- **Data to examine**:
━━━━━━━━
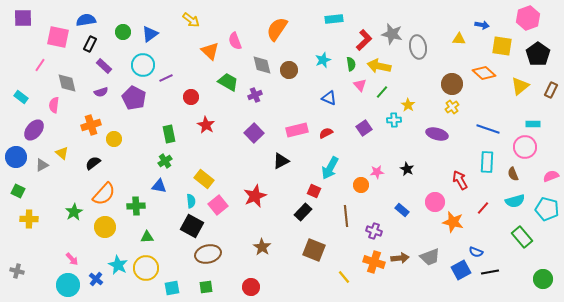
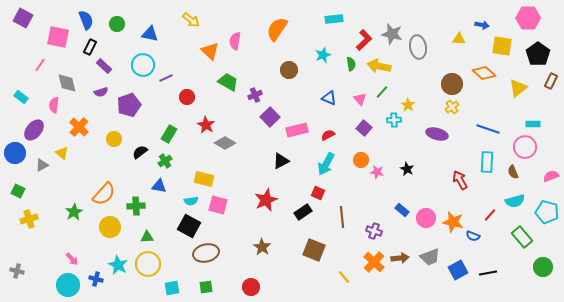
purple square at (23, 18): rotated 30 degrees clockwise
pink hexagon at (528, 18): rotated 20 degrees clockwise
blue semicircle at (86, 20): rotated 78 degrees clockwise
green circle at (123, 32): moved 6 px left, 8 px up
blue triangle at (150, 34): rotated 48 degrees clockwise
pink semicircle at (235, 41): rotated 30 degrees clockwise
black rectangle at (90, 44): moved 3 px down
cyan star at (323, 60): moved 5 px up
gray diamond at (262, 65): moved 37 px left, 78 px down; rotated 45 degrees counterclockwise
pink triangle at (360, 85): moved 14 px down
yellow triangle at (520, 86): moved 2 px left, 2 px down
brown rectangle at (551, 90): moved 9 px up
red circle at (191, 97): moved 4 px left
purple pentagon at (134, 98): moved 5 px left, 7 px down; rotated 25 degrees clockwise
orange cross at (91, 125): moved 12 px left, 2 px down; rotated 30 degrees counterclockwise
purple square at (364, 128): rotated 14 degrees counterclockwise
purple square at (254, 133): moved 16 px right, 16 px up
red semicircle at (326, 133): moved 2 px right, 2 px down
green rectangle at (169, 134): rotated 42 degrees clockwise
blue circle at (16, 157): moved 1 px left, 4 px up
black semicircle at (93, 163): moved 47 px right, 11 px up
cyan arrow at (330, 168): moved 4 px left, 4 px up
pink star at (377, 172): rotated 16 degrees clockwise
brown semicircle at (513, 174): moved 2 px up
yellow rectangle at (204, 179): rotated 24 degrees counterclockwise
orange circle at (361, 185): moved 25 px up
red square at (314, 191): moved 4 px right, 2 px down
red star at (255, 196): moved 11 px right, 4 px down
cyan semicircle at (191, 201): rotated 88 degrees clockwise
pink circle at (435, 202): moved 9 px left, 16 px down
pink square at (218, 205): rotated 36 degrees counterclockwise
red line at (483, 208): moved 7 px right, 7 px down
cyan pentagon at (547, 209): moved 3 px down
black rectangle at (303, 212): rotated 12 degrees clockwise
brown line at (346, 216): moved 4 px left, 1 px down
yellow cross at (29, 219): rotated 18 degrees counterclockwise
black square at (192, 226): moved 3 px left
yellow circle at (105, 227): moved 5 px right
blue semicircle at (476, 252): moved 3 px left, 16 px up
brown ellipse at (208, 254): moved 2 px left, 1 px up
orange cross at (374, 262): rotated 25 degrees clockwise
yellow circle at (146, 268): moved 2 px right, 4 px up
blue square at (461, 270): moved 3 px left
black line at (490, 272): moved 2 px left, 1 px down
blue cross at (96, 279): rotated 24 degrees counterclockwise
green circle at (543, 279): moved 12 px up
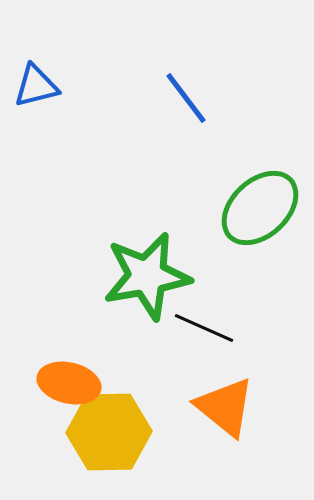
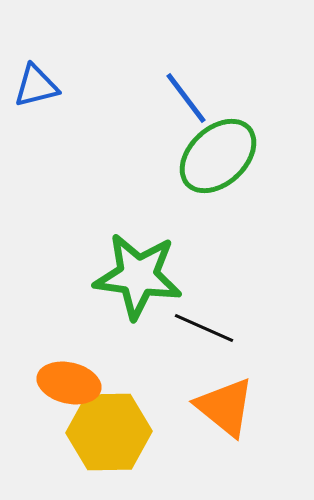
green ellipse: moved 42 px left, 52 px up
green star: moved 9 px left; rotated 18 degrees clockwise
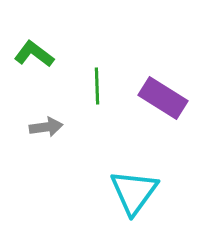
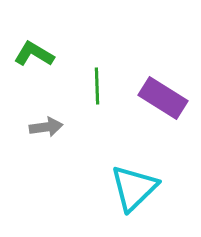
green L-shape: rotated 6 degrees counterclockwise
cyan triangle: moved 4 px up; rotated 10 degrees clockwise
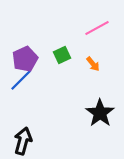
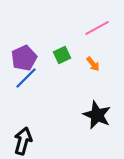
purple pentagon: moved 1 px left, 1 px up
blue line: moved 5 px right, 2 px up
black star: moved 3 px left, 2 px down; rotated 12 degrees counterclockwise
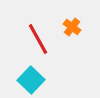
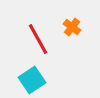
cyan square: moved 1 px right; rotated 12 degrees clockwise
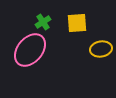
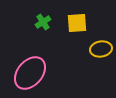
pink ellipse: moved 23 px down
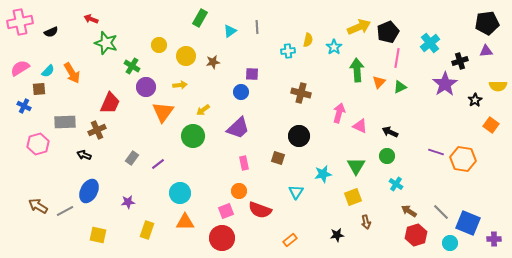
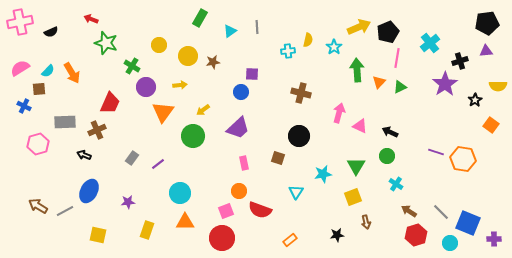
yellow circle at (186, 56): moved 2 px right
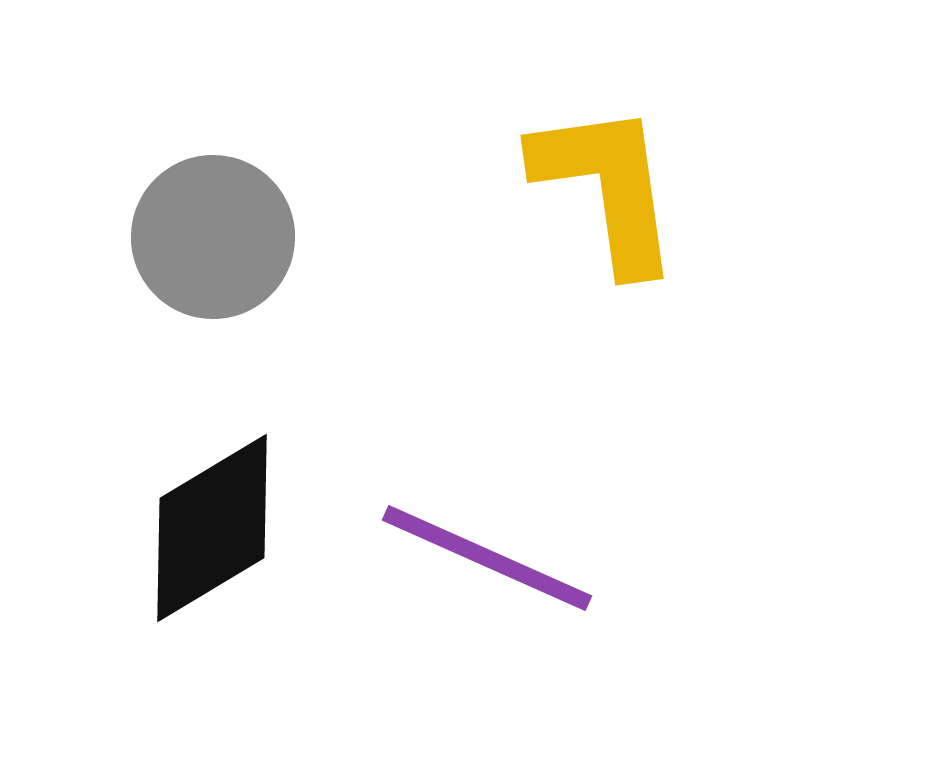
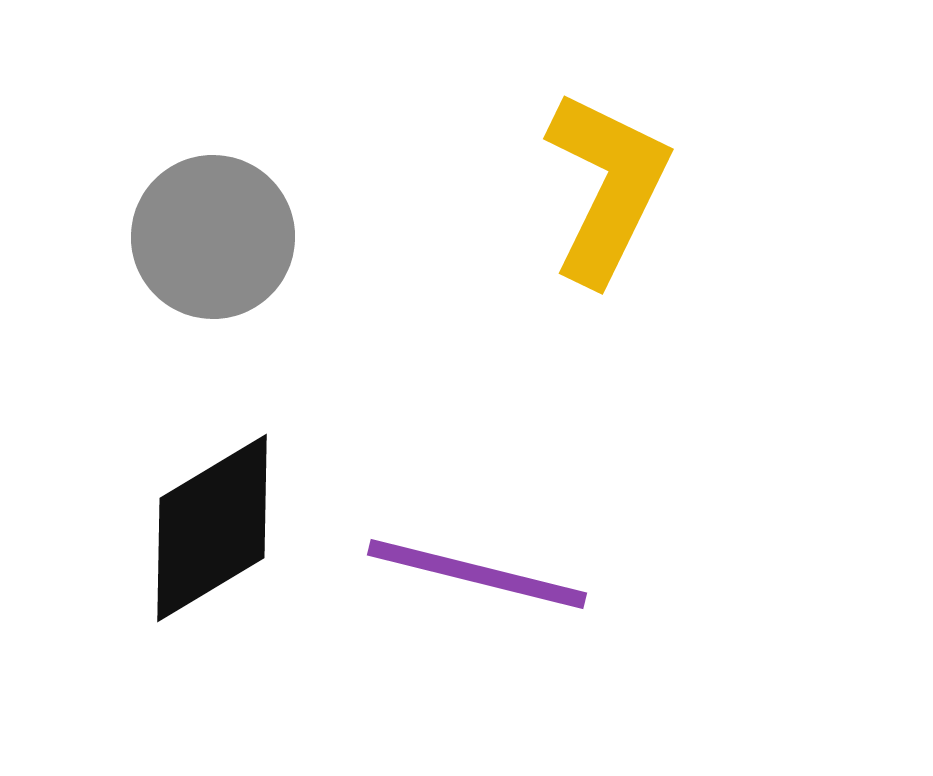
yellow L-shape: rotated 34 degrees clockwise
purple line: moved 10 px left, 16 px down; rotated 10 degrees counterclockwise
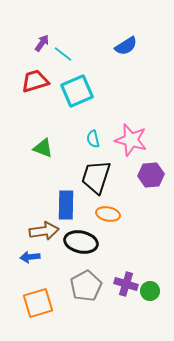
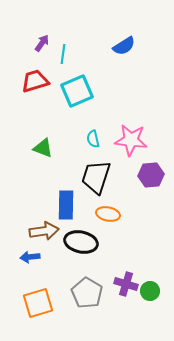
blue semicircle: moved 2 px left
cyan line: rotated 60 degrees clockwise
pink star: rotated 8 degrees counterclockwise
gray pentagon: moved 1 px right, 7 px down; rotated 12 degrees counterclockwise
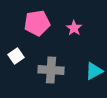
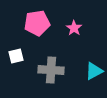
white square: rotated 21 degrees clockwise
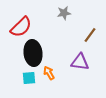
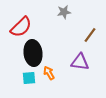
gray star: moved 1 px up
━━━━━━━━
- **Task prompt**: From the first line to the last, output the data exactly, without the pictures.

- **Exercise output**:
purple square at (23, 18): rotated 30 degrees clockwise
pink hexagon at (528, 18): rotated 20 degrees clockwise
blue semicircle at (86, 20): rotated 78 degrees clockwise
green circle at (123, 32): moved 6 px left, 8 px up
blue triangle at (150, 34): rotated 48 degrees clockwise
pink semicircle at (235, 41): rotated 30 degrees clockwise
black rectangle at (90, 44): moved 3 px down
cyan star at (323, 60): moved 5 px up
gray diamond at (262, 65): moved 37 px left, 78 px down; rotated 45 degrees counterclockwise
pink triangle at (360, 85): moved 14 px down
yellow triangle at (520, 86): moved 2 px left, 2 px down
brown rectangle at (551, 90): moved 9 px up
red circle at (191, 97): moved 4 px left
purple pentagon at (134, 98): moved 5 px left, 7 px down; rotated 25 degrees clockwise
orange cross at (91, 125): moved 12 px left, 2 px down; rotated 30 degrees counterclockwise
purple square at (364, 128): rotated 14 degrees counterclockwise
purple square at (254, 133): moved 16 px right, 16 px up
red semicircle at (326, 133): moved 2 px right, 2 px down
green rectangle at (169, 134): rotated 42 degrees clockwise
blue circle at (16, 157): moved 1 px left, 4 px up
black semicircle at (93, 163): moved 47 px right, 11 px up
cyan arrow at (330, 168): moved 4 px left, 4 px up
pink star at (377, 172): rotated 16 degrees clockwise
brown semicircle at (513, 174): moved 2 px up
yellow rectangle at (204, 179): rotated 24 degrees counterclockwise
orange circle at (361, 185): moved 25 px up
red square at (314, 191): moved 4 px right, 2 px down
red star at (255, 196): moved 11 px right, 4 px down
cyan semicircle at (191, 201): rotated 88 degrees clockwise
pink circle at (435, 202): moved 9 px left, 16 px down
pink square at (218, 205): rotated 36 degrees counterclockwise
red line at (483, 208): moved 7 px right, 7 px down
cyan pentagon at (547, 209): moved 3 px down
black rectangle at (303, 212): rotated 12 degrees clockwise
brown line at (346, 216): moved 4 px left, 1 px down
yellow cross at (29, 219): rotated 18 degrees counterclockwise
black square at (192, 226): moved 3 px left
yellow circle at (105, 227): moved 5 px right
blue semicircle at (476, 252): moved 3 px left, 16 px up
brown ellipse at (208, 254): moved 2 px left, 1 px up
orange cross at (374, 262): rotated 25 degrees clockwise
yellow circle at (146, 268): moved 2 px right, 4 px up
blue square at (461, 270): moved 3 px left
black line at (490, 272): moved 2 px left, 1 px down
blue cross at (96, 279): rotated 24 degrees counterclockwise
green circle at (543, 279): moved 12 px up
green ellipse: moved 42 px left, 52 px up
green star: moved 9 px left; rotated 18 degrees clockwise
green L-shape: rotated 6 degrees counterclockwise
cyan triangle: moved 4 px up; rotated 10 degrees clockwise
purple pentagon: moved 1 px left, 1 px up
blue line: moved 5 px right, 2 px up
black star: moved 3 px left, 2 px down; rotated 12 degrees counterclockwise
cyan square: moved 1 px right; rotated 12 degrees clockwise
pink ellipse: moved 23 px down
yellow circle at (186, 56): moved 2 px right
yellow L-shape: rotated 34 degrees clockwise
purple line: moved 10 px left, 16 px down; rotated 10 degrees counterclockwise
blue semicircle: moved 2 px left
cyan line: rotated 60 degrees clockwise
pink star: rotated 8 degrees counterclockwise
gray pentagon: moved 1 px right, 7 px down; rotated 12 degrees counterclockwise
white square: rotated 21 degrees clockwise
gray star: moved 1 px up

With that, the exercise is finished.